*** Data for the task ***

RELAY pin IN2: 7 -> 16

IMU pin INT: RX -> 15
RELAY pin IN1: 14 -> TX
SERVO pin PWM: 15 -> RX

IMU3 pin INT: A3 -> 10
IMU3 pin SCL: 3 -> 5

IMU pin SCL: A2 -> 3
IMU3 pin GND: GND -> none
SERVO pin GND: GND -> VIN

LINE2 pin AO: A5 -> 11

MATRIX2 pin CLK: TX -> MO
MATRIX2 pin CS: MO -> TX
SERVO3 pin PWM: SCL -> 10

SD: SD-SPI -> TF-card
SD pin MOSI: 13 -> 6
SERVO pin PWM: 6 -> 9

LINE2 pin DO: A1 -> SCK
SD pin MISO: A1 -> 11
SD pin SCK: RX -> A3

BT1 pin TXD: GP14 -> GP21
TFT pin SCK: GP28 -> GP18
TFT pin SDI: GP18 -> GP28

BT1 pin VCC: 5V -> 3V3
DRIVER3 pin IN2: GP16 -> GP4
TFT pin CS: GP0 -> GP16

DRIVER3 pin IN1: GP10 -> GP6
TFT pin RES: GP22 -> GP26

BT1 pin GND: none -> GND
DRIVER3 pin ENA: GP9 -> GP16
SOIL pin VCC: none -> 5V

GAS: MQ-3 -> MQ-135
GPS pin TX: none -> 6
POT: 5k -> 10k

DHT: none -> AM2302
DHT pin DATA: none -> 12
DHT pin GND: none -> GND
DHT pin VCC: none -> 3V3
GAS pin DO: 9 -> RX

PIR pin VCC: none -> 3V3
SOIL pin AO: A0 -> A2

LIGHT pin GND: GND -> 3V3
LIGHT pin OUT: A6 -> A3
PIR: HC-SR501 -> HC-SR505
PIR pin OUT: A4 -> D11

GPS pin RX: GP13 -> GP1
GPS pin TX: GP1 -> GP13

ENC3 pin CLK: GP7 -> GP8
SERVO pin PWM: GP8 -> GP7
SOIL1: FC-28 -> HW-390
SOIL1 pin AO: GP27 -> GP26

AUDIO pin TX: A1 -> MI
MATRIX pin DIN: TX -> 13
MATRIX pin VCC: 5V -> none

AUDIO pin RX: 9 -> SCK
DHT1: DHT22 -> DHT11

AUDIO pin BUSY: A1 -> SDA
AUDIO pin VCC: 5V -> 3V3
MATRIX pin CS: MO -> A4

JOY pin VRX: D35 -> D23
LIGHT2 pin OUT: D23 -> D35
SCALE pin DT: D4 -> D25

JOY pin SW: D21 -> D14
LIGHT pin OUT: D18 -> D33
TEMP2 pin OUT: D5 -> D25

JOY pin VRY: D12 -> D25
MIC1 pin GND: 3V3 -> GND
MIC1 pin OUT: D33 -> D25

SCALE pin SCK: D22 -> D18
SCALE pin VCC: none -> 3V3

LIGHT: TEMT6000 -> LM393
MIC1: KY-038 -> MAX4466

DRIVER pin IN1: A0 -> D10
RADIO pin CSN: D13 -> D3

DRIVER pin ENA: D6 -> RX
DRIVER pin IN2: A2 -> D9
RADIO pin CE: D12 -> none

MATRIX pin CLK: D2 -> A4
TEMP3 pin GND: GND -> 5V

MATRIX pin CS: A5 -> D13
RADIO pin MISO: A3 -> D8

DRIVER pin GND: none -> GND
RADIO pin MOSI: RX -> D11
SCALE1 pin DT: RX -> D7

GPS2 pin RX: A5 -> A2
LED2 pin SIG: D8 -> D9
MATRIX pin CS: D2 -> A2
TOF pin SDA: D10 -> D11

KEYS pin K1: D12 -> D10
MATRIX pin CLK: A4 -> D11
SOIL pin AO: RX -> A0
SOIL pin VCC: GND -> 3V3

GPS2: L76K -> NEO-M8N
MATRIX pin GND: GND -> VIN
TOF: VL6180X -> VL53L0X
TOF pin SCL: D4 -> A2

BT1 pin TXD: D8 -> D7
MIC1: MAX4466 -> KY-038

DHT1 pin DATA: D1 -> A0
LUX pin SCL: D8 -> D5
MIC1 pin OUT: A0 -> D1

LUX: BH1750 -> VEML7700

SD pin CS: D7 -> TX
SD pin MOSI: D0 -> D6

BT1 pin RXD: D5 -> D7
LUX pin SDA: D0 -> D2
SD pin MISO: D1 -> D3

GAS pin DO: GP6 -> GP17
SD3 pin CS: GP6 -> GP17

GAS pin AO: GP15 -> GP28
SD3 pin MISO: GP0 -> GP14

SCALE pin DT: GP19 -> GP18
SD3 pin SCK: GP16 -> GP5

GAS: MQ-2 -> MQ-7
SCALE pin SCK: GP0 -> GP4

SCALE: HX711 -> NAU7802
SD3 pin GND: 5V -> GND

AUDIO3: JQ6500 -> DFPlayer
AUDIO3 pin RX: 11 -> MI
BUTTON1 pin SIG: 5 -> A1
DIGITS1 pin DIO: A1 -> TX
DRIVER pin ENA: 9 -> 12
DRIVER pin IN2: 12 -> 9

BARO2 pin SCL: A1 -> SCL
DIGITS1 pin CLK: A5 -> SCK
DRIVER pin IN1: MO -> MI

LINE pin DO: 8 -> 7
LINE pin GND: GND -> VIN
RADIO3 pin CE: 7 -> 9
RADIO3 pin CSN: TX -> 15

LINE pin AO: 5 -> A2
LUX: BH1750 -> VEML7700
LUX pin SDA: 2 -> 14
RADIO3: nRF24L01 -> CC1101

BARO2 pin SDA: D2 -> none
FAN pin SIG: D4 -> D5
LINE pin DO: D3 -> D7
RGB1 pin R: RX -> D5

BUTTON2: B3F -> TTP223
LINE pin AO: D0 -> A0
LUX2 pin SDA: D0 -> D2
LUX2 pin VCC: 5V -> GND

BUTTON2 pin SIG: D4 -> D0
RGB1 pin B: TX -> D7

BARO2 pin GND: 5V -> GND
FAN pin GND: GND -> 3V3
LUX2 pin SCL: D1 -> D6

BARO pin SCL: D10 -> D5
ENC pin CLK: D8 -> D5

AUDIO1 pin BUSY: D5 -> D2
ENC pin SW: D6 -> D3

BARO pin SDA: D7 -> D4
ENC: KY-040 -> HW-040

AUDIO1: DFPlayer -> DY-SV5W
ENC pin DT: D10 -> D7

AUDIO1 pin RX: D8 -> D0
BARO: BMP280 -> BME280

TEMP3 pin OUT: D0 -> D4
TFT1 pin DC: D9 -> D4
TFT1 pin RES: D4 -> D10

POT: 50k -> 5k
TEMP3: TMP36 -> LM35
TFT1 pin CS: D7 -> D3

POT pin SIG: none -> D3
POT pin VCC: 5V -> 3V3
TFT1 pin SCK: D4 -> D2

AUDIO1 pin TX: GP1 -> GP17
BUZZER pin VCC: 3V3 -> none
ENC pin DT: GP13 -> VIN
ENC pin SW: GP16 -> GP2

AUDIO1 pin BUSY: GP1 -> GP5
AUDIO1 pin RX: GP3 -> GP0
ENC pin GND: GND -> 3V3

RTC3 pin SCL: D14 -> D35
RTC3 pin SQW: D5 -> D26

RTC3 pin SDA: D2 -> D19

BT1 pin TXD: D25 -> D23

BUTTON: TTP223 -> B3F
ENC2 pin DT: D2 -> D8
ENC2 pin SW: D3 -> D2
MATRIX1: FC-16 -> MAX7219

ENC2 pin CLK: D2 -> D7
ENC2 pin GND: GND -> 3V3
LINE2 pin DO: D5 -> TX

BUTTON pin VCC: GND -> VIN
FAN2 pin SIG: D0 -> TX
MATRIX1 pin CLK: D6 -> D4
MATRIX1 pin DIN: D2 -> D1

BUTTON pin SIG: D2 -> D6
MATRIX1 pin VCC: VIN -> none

*** End of Data for the task ***

→ Exercise goal: Your task is to reproduce the entries exactly, starting at the first line and ending with the line containing "JOY pin VRX: D35 -> D23".

→ Final answer:
RELAY pin IN2: 7 -> 16

IMU pin INT: RX -> 15
RELAY pin IN1: 14 -> TX
SERVO pin PWM: 15 -> RX

IMU3 pin INT: A3 -> 10
IMU3 pin SCL: 3 -> 5

IMU pin SCL: A2 -> 3
IMU3 pin GND: GND -> none
SERVO pin GND: GND -> VIN

LINE2 pin AO: A5 -> 11

MATRIX2 pin CLK: TX -> MO
MATRIX2 pin CS: MO -> TX
SERVO3 pin PWM: SCL -> 10

SD: SD-SPI -> TF-card
SD pin MOSI: 13 -> 6
SERVO pin PWM: 6 -> 9

LINE2 pin DO: A1 -> SCK
SD pin MISO: A1 -> 11
SD pin SCK: RX -> A3

BT1 pin TXD: GP14 -> GP21
TFT pin SCK: GP28 -> GP18
TFT pin SDI: GP18 -> GP28

BT1 pin VCC: 5V -> 3V3
DRIVER3 pin IN2: GP16 -> GP4
TFT pin CS: GP0 -> GP16

DRIVER3 pin IN1: GP10 -> GP6
TFT pin RES: GP22 -> GP26

BT1 pin GND: none -> GND
DRIVER3 pin ENA: GP9 -> GP16
SOIL pin VCC: none -> 5V

GAS: MQ-3 -> MQ-135
GPS pin TX: none -> 6
POT: 5k -> 10k

DHT: none -> AM2302
DHT pin DATA: none -> 12
DHT pin GND: none -> GND
DHT pin VCC: none -> 3V3
GAS pin DO: 9 -> RX

PIR pin VCC: none -> 3V3
SOIL pin AO: A0 -> A2

LIGHT pin GND: GND -> 3V3
LIGHT pin OUT: A6 -> A3
PIR: HC-SR501 -> HC-SR505
PIR pin OUT: A4 -> D11

GPS pin RX: GP13 -> GP1
GPS pin TX: GP1 -> GP13

ENC3 pin CLK: GP7 -> GP8
SERVO pin PWM: GP8 -> GP7
SOIL1: FC-28 -> HW-390
SOIL1 pin AO: GP27 -> GP26

AUDIO pin TX: A1 -> MI
MATRIX pin DIN: TX -> 13
MATRIX pin VCC: 5V -> none

AUDIO pin RX: 9 -> SCK
DHT1: DHT22 -> DHT11

AUDIO pin BUSY: A1 -> SDA
AUDIO pin VCC: 5V -> 3V3
MATRIX pin CS: MO -> A4

JOY pin VRX: D35 -> D23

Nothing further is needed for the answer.